[Data items]
+++

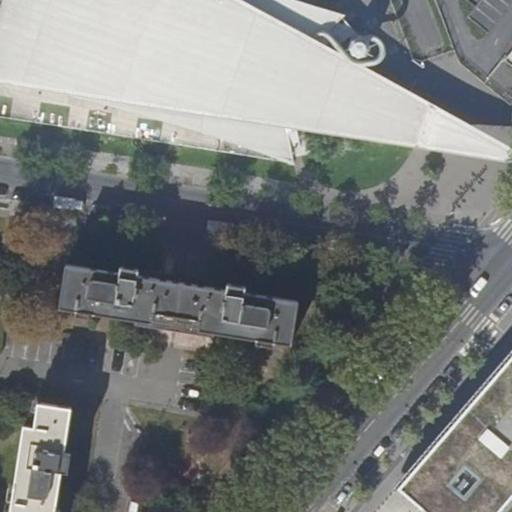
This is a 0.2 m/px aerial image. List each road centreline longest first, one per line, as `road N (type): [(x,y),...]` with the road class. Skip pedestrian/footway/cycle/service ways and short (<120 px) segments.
road 1 (residential): [(0,173),(507,254)]
road 2 (tertiary): [(507,254),(293,511)]
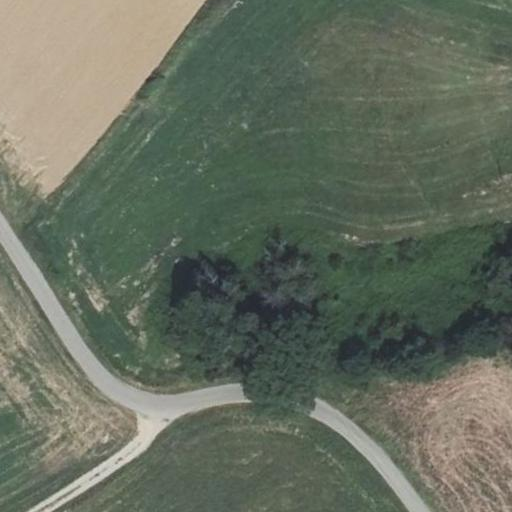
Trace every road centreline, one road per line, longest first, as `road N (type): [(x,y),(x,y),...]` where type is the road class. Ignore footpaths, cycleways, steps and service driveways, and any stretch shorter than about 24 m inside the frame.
road 1 (unclassified): [(0,227),(111,388),(164,403),(245,391),(321,410),(366,444),(419,511)]
road 2 (track): [(164,403),(125,454),(37,511)]
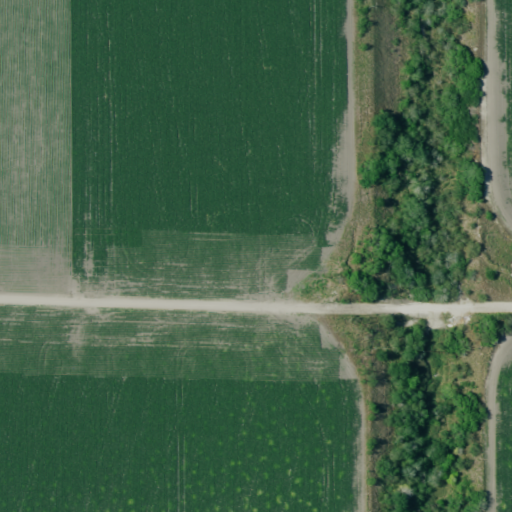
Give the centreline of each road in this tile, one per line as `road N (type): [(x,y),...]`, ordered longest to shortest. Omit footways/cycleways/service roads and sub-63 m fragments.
road 1 (track): [(0,295),(511,304)]
road 2 (track): [(511,237),(492,209),(483,145),(482,0)]
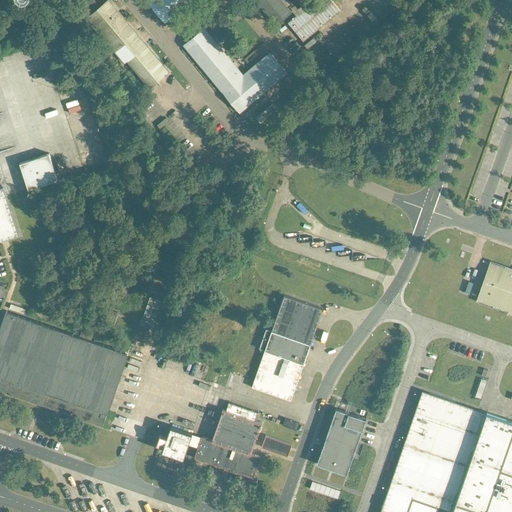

+++

Goal: Rewrite all the rows above, swapping "centreline" for "centerline" everywhere it occurs and keeping everything else the same. Leave out the pictures.

Finished answer:
This is a 0.2 m/px aerial image. List each road centerline longest first, one per line, as `road N (type): [(x,y),...]` with the road class. Skip pedestrian/footway/cycle/service ways and short (<120 px) segments.
road 1 (residential): [(0,173),(507,254)]
road 2 (tertiary): [(507,254),(293,511)]
Trace every road centerline, one road per line, longest first, as `road N (type): [(x,y),(x,y),...]` where type is the road class. Ignore footpaths, cycleways, steps and service driveways, and any stretch shorter than about 24 m inside the frame.
road 1 (unclassified): [(0,227),(111,388),(164,403),(245,391),(321,410),(366,444),(419,511)]
road 2 (track): [(164,403),(125,454),(37,511)]
Give the centerline of each road in this tile, one per line as `road N (type): [(x,y),...]`, ordered longest to shortest. Omit footways/cycleways/service roads and sub-63 m fragments.
road 1 (track): [(0,295),(511,304)]
road 2 (track): [(511,237),(492,209),(483,145),(482,0)]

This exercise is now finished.